_How to complete this task_: Copy each line of the data below exactly, leaving out pictures.

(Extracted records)
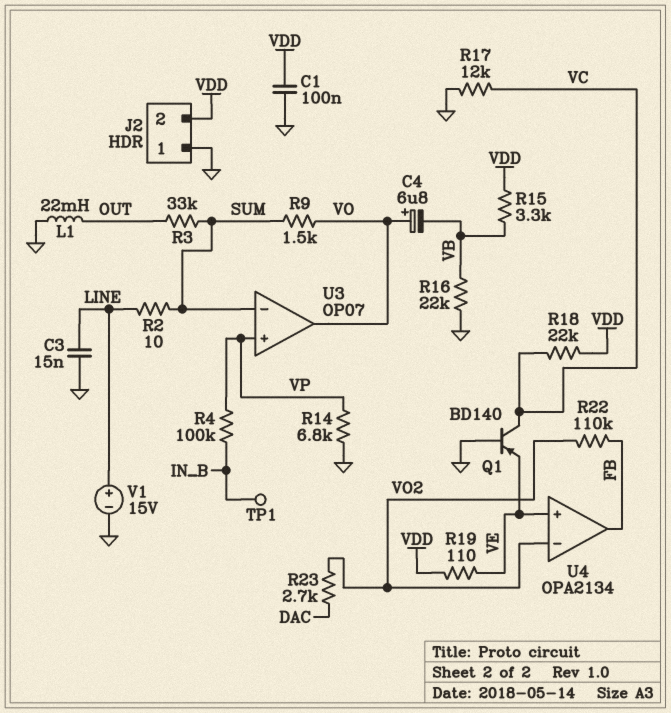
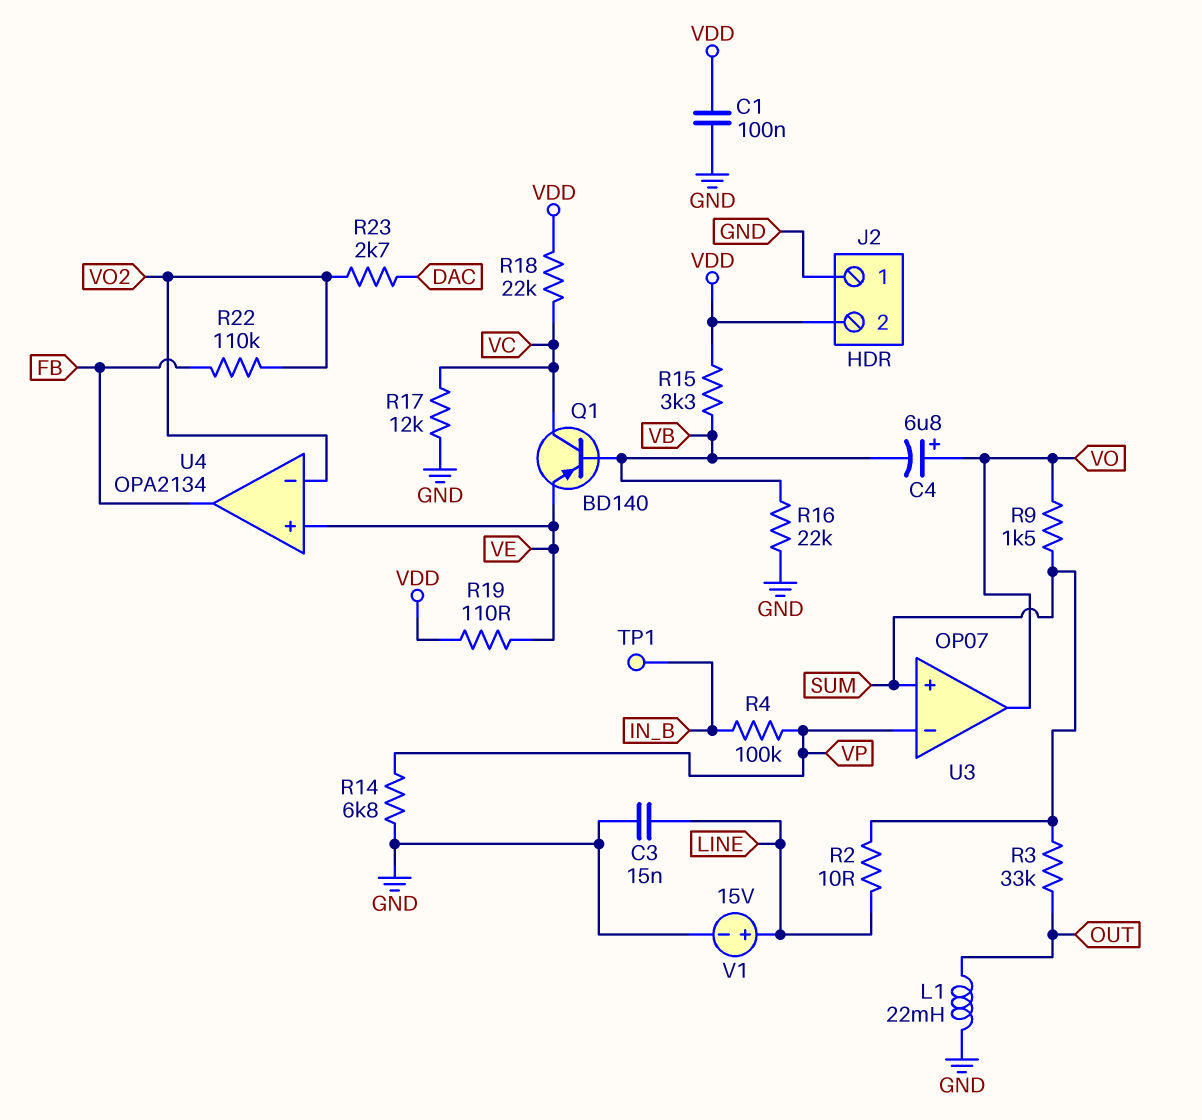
Q1: PNP BD140 (B GND, C VC, E VE) -> PNP BD140 (B VB, C VC, E VE)
U3 pin in+: VP -> SUM
U3 pin in-: SUM -> VP

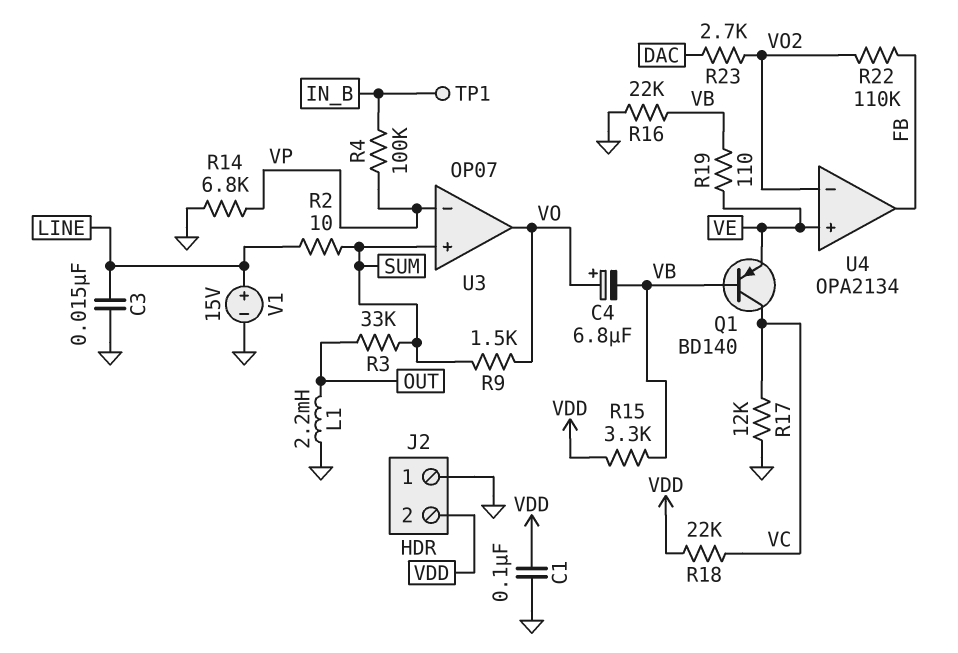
L1: 22mH (GND, OUT) -> 2.2mH (GND, OUT)
R19: 110 (VDD, VE) -> 110 (VB, VE)

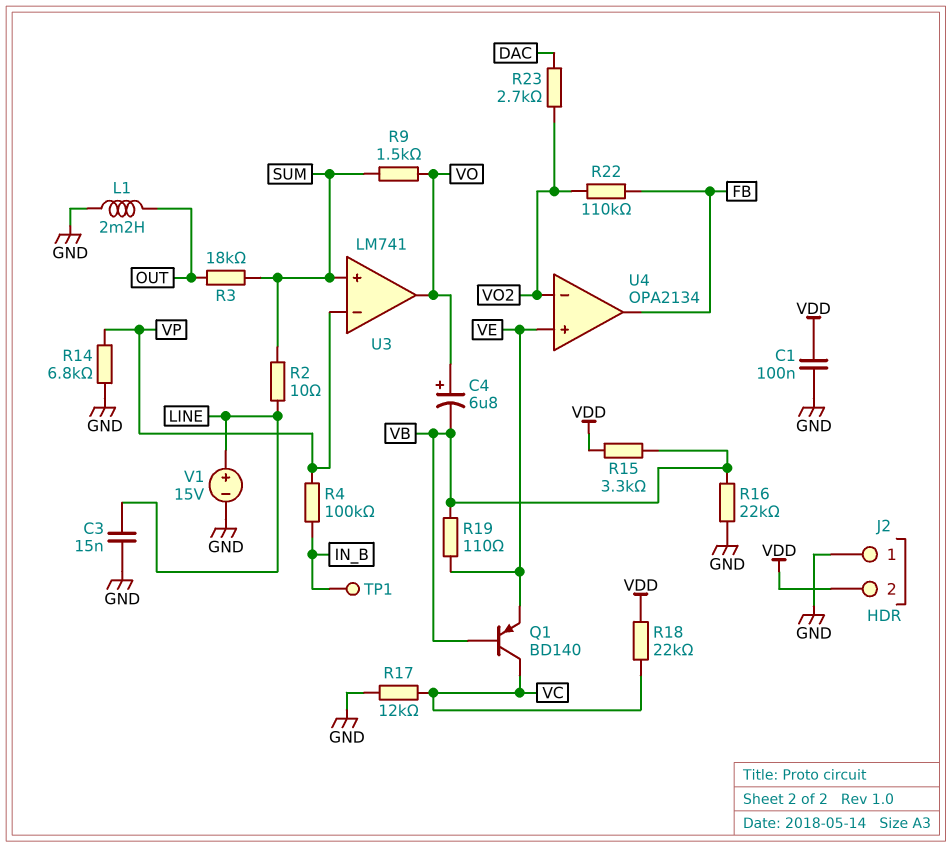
R3: 33k (OUT, SUM) -> 18k (OUT, SUM)
U3: OP07 -> LM741

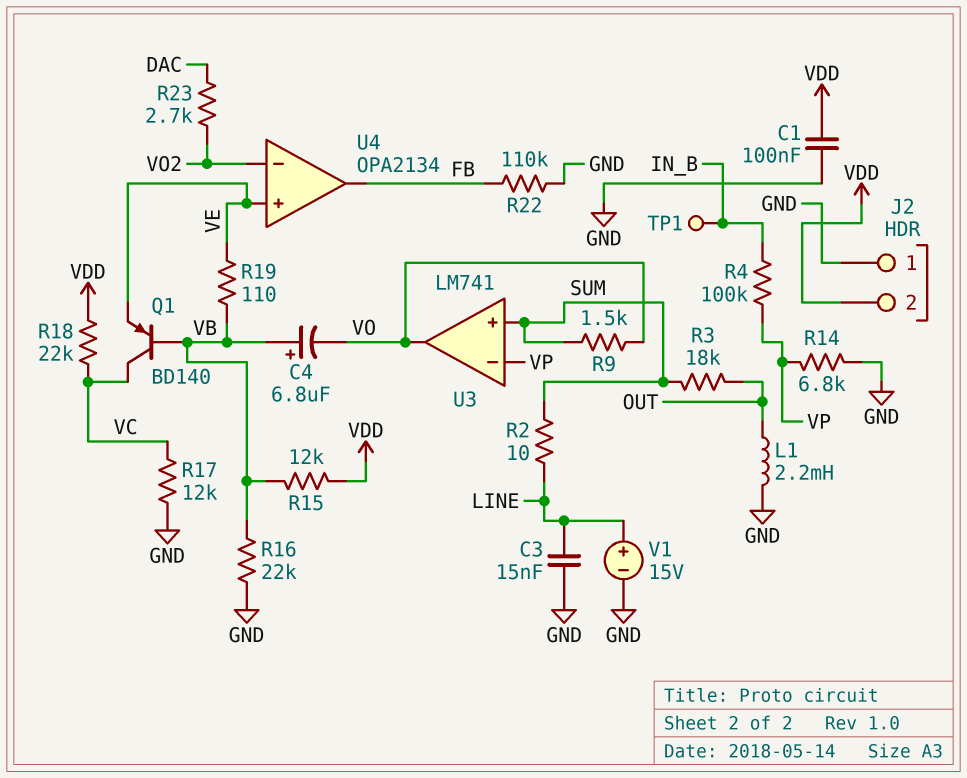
C4: 6.8uF (plus VO, minus VB) -> 6.8uF (plus VB, minus VO)
R15: 3.3k (VB, VDD) -> 12k (VB, VDD)
R22: 110k (FB, VO2) -> 110k (FB, GND)

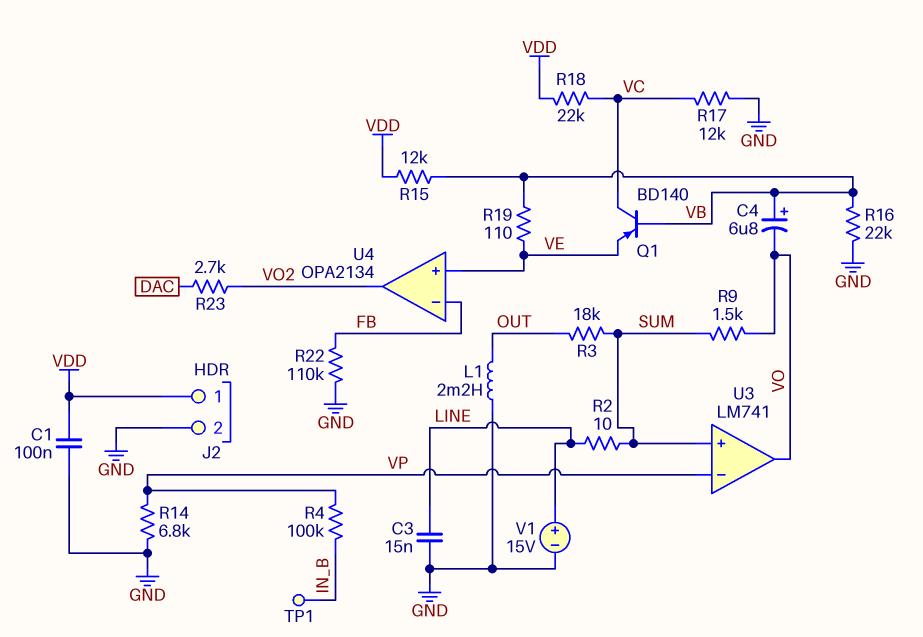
J2 pin 1: GND -> VDD
J2 pin 2: VDD -> GND
U4 pin in-: VO2 -> FB
U4 pin out: FB -> VO2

_Exercise answer_:
Q1: PNP BD140 (B GND, C VC, E VE) -> PNP BD140 (B VB, C VC, E VE)
U3 pin in+: VP -> SUM
U3 pin in-: SUM -> VP

L1: 22mH (GND, OUT) -> 2.2mH (GND, OUT)
R19: 110 (VDD, VE) -> 110 (VB, VE)

R3: 33k (OUT, SUM) -> 18k (OUT, SUM)
U3: OP07 -> LM741

C4: 6.8uF (plus VO, minus VB) -> 6.8uF (plus VB, minus VO)
R15: 3.3k (VB, VDD) -> 12k (VB, VDD)
R22: 110k (FB, VO2) -> 110k (FB, GND)

J2 pin 1: GND -> VDD
J2 pin 2: VDD -> GND
U4 pin in-: VO2 -> FB
U4 pin out: FB -> VO2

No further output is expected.